▸ **Directions**: Please return all of the records verbatim, with the pictures omitted.

BEGIN Supplied entries

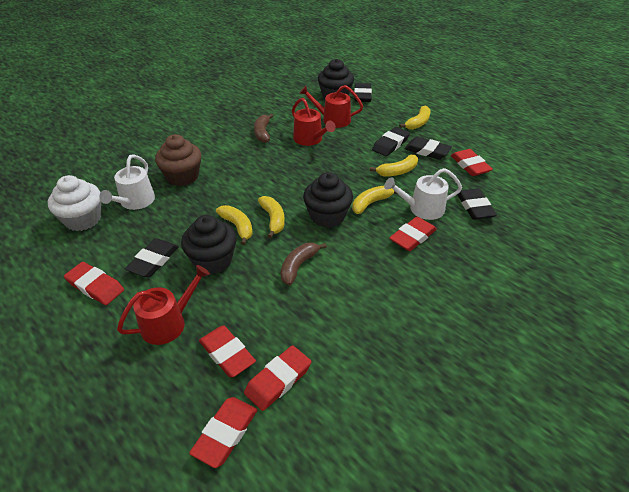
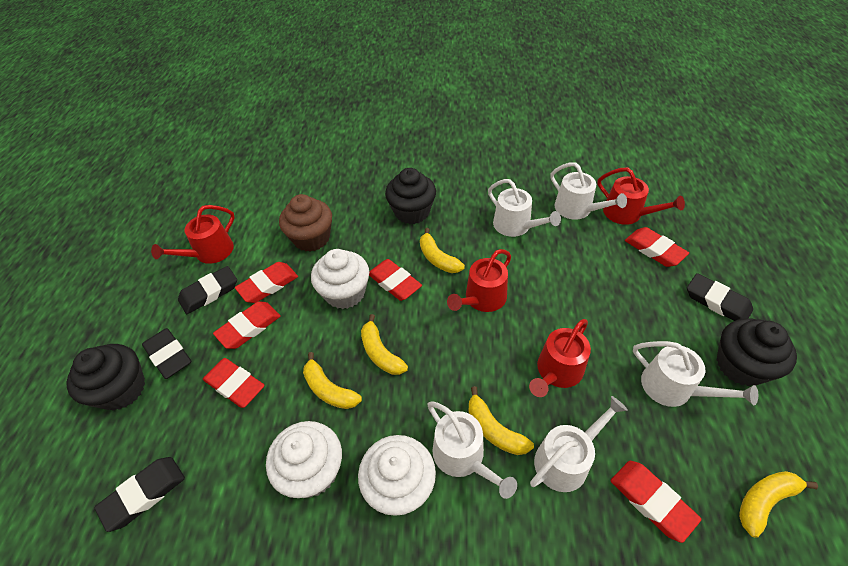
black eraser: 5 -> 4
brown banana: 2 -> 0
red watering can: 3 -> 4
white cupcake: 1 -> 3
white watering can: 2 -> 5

END Supplied entries

▸ **Answer box**:
black eraser: 5 -> 4
brown banana: 2 -> 0
red watering can: 3 -> 4
white cupcake: 1 -> 3
white watering can: 2 -> 5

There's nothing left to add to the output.